What this task involves - Please write out every line of the material, leaving out any picture.
· · · · · · ·
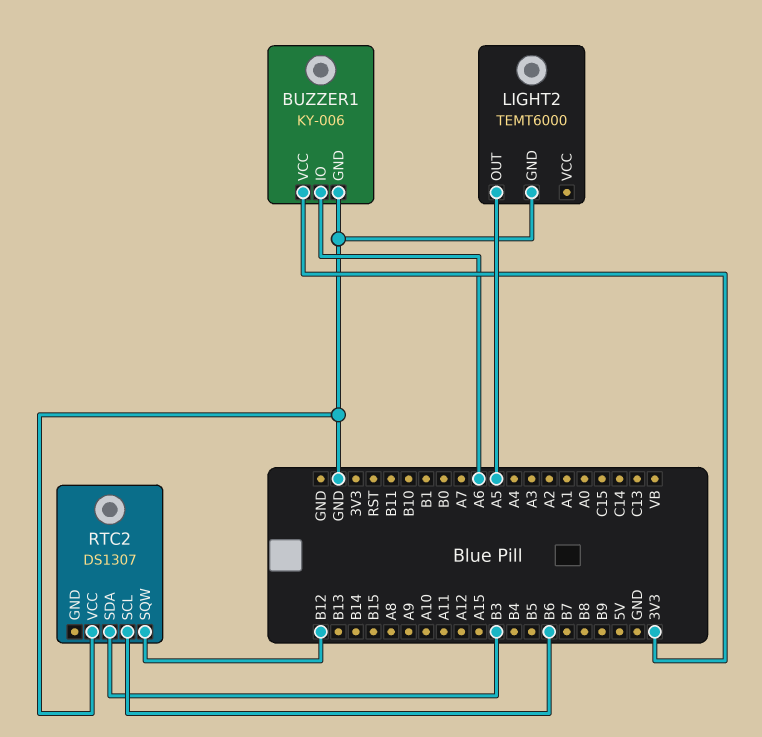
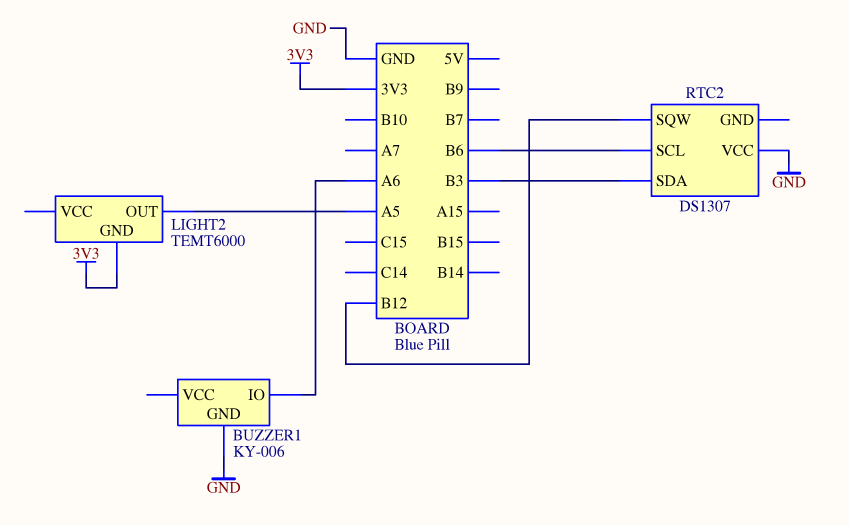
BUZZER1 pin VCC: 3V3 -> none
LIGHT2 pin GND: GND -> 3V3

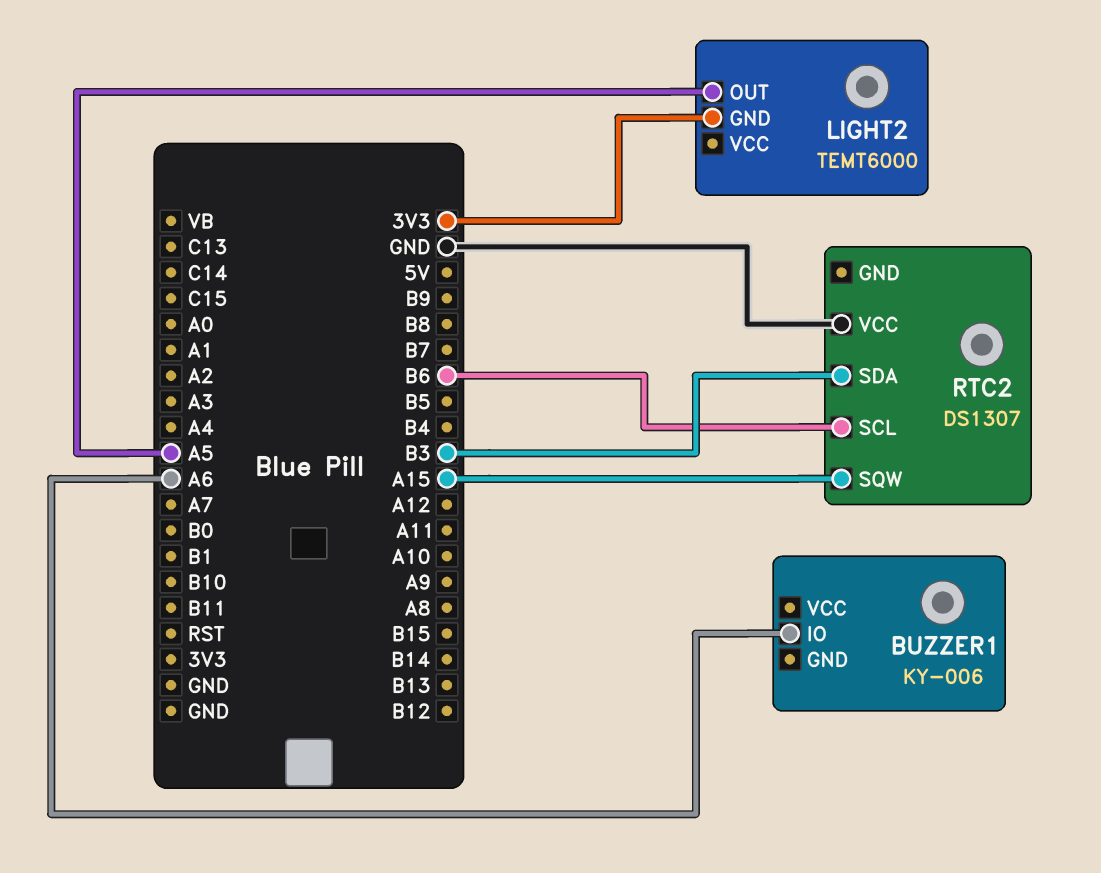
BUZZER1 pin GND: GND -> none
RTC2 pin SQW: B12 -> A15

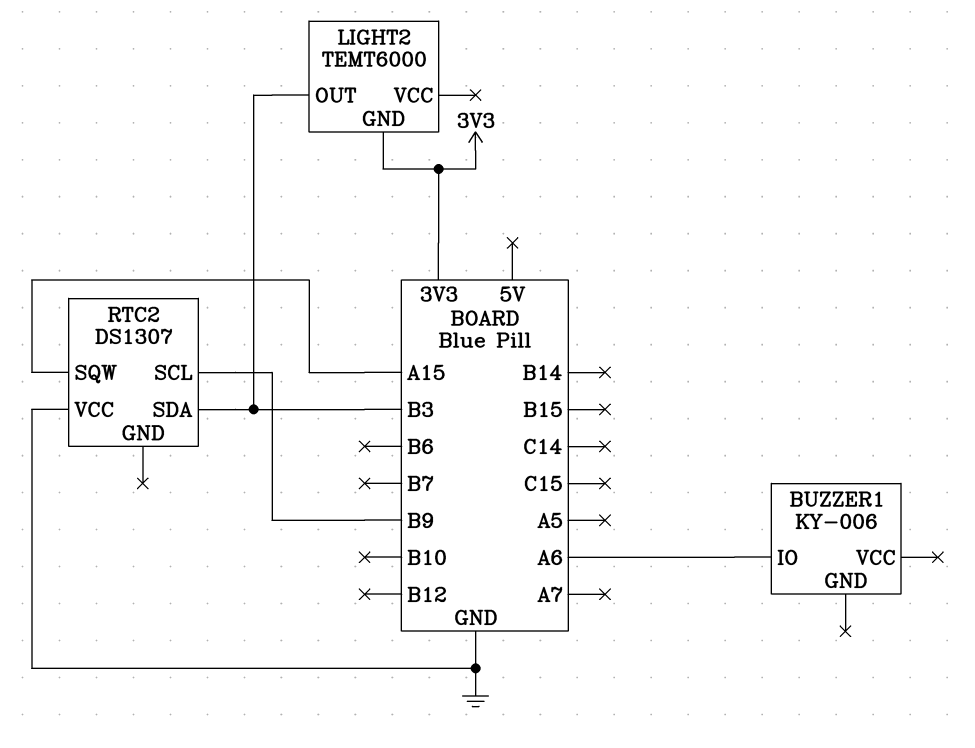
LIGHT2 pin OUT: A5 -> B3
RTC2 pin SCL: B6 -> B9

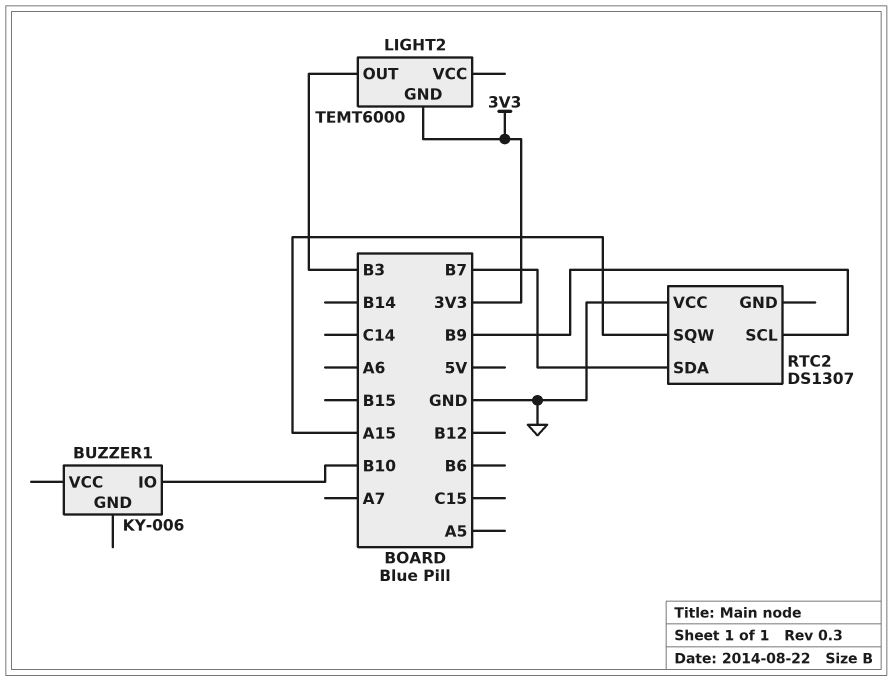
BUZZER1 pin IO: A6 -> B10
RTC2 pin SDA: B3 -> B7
· · · · · · ·
Solution to the problem -
BUZZER1 pin VCC: 3V3 -> none
LIGHT2 pin GND: GND -> 3V3

BUZZER1 pin GND: GND -> none
RTC2 pin SQW: B12 -> A15

LIGHT2 pin OUT: A5 -> B3
RTC2 pin SCL: B6 -> B9

BUZZER1 pin IO: A6 -> B10
RTC2 pin SDA: B3 -> B7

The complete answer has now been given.